Your answer should be the lines below from the one holding "camera: 10 degrees left, 20 degrees down" through the one holding "(319, 484) = (275, 468): black", copied exactly and with nothing else.

(SOURCE MATERIAL)

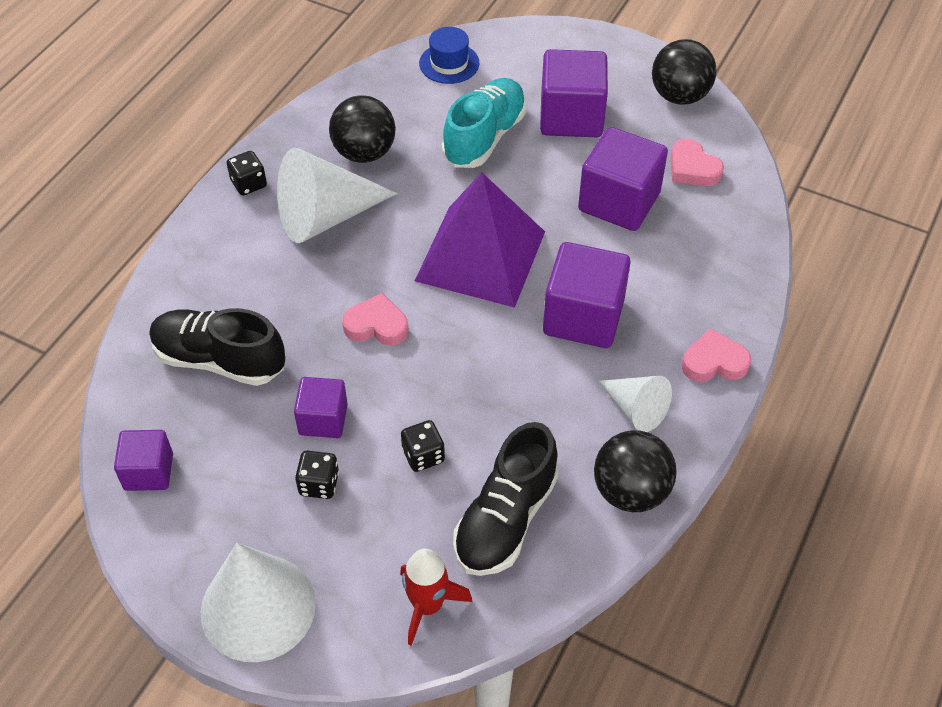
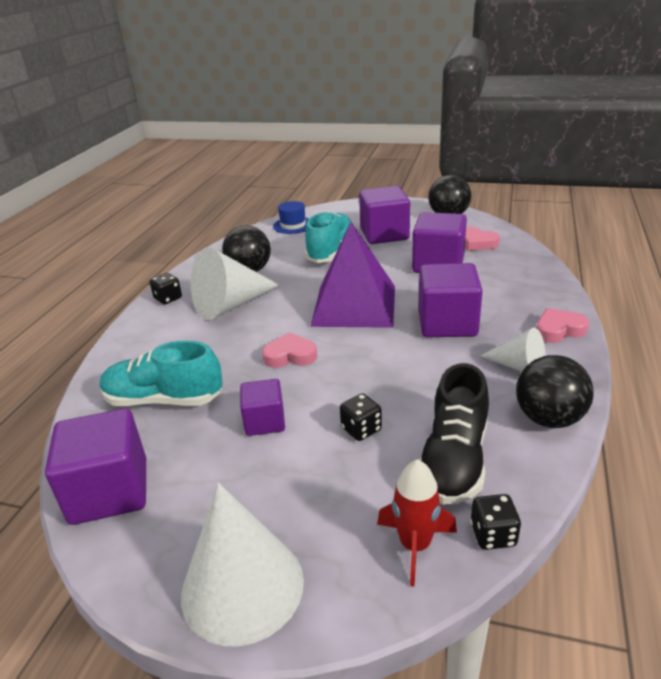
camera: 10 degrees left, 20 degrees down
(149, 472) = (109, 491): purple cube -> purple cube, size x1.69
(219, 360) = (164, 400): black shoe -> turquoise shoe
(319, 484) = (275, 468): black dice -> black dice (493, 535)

(End SOURCE MATERIAL)
(SOURCE MATERIAL)

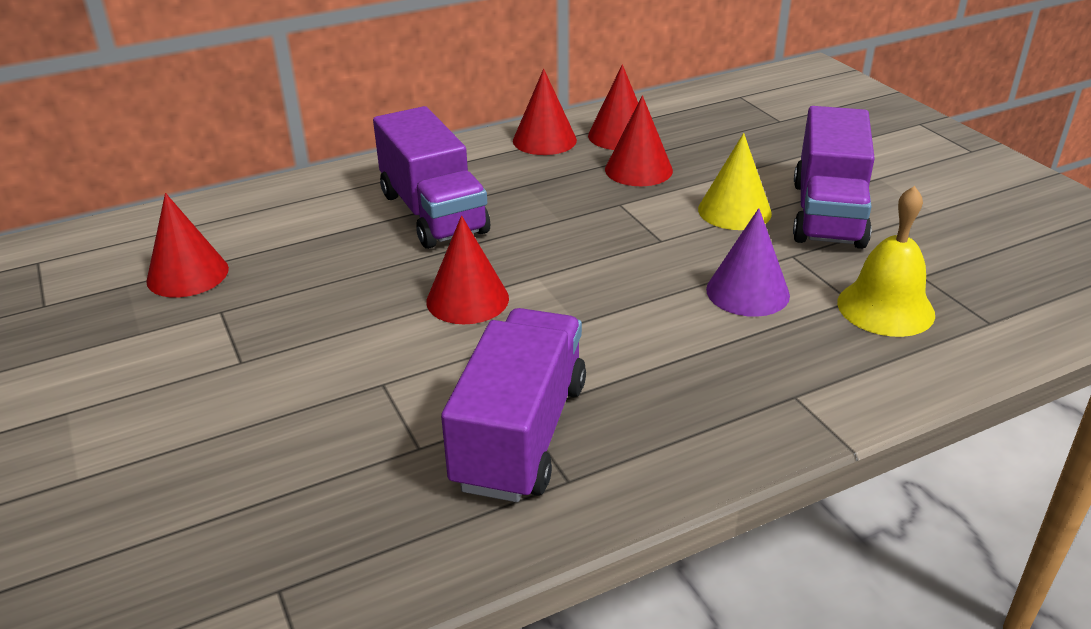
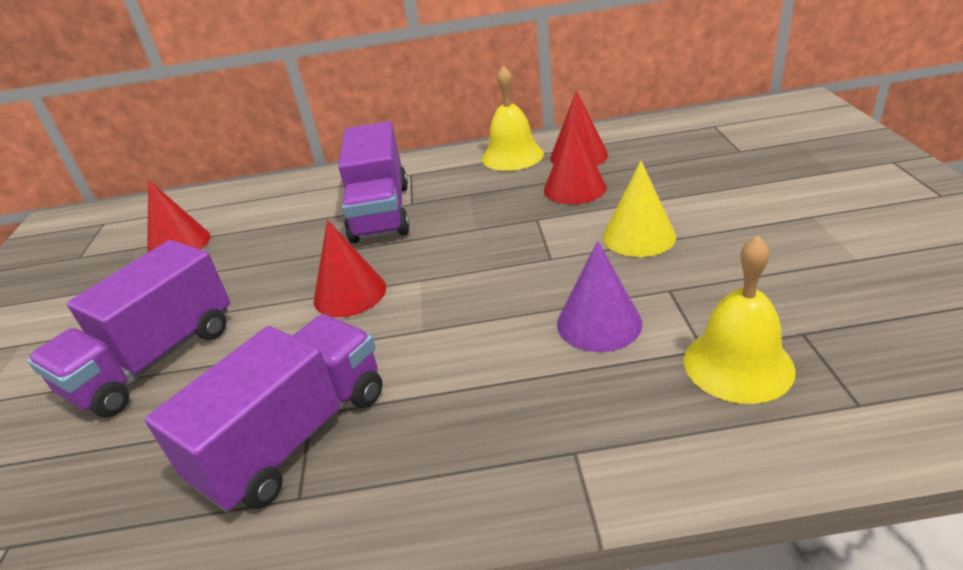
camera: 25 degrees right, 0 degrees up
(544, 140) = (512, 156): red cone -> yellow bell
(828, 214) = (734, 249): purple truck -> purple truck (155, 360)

(End SOURCE MATERIAL)

■ **TASK RESPONSE**:
camera: 10 degrees left, 20 degrees down
(149, 472) = (109, 491): purple cube -> purple cube, size x1.69
(219, 360) = (164, 400): black shoe -> turquoise shoe
(319, 484) = (275, 468): black dice -> black dice (493, 535)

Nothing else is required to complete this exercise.